** RECORDS TO USE follows **
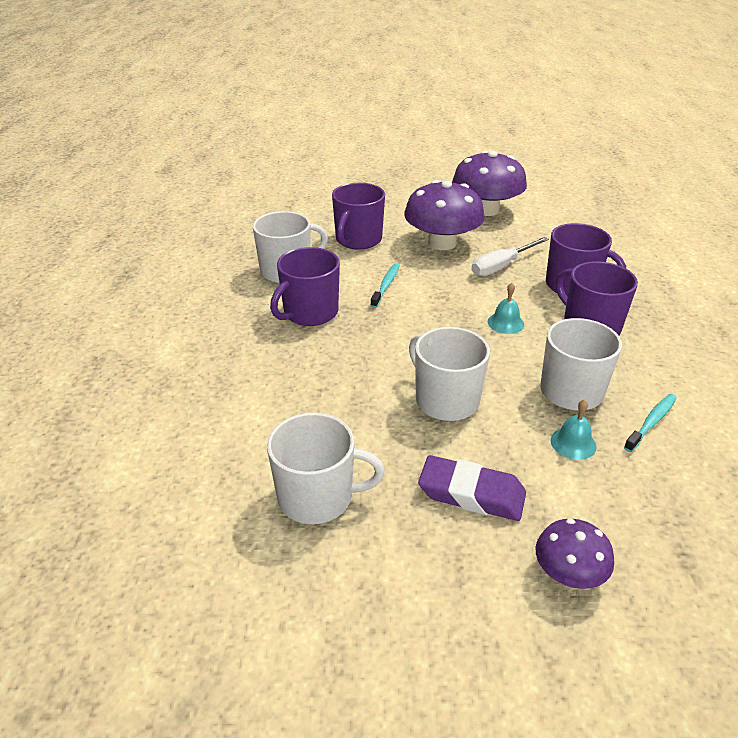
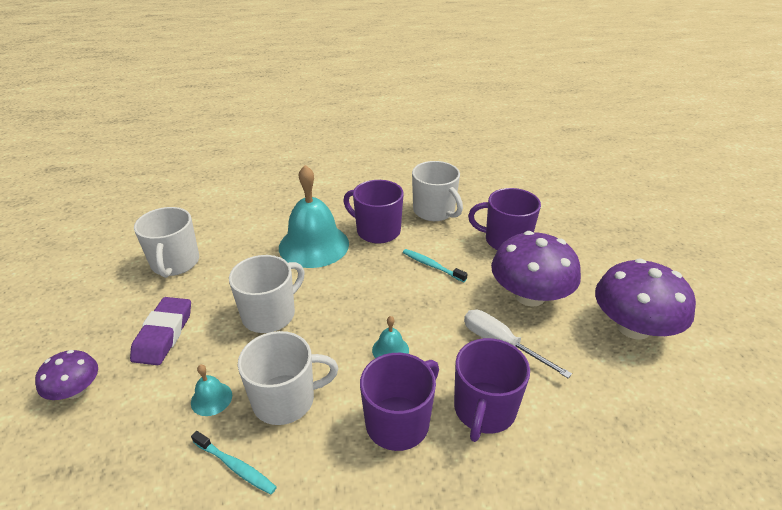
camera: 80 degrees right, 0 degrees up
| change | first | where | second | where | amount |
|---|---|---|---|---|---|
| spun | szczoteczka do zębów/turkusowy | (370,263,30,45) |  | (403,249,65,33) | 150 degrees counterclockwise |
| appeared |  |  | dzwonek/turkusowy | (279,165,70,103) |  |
** End of RECORDS TO USE **
## TASK STATEMENT
Count the lines of the material that contain the word "degrees" and state the resulting number without further remark.

## FINISHED EXERCISE
2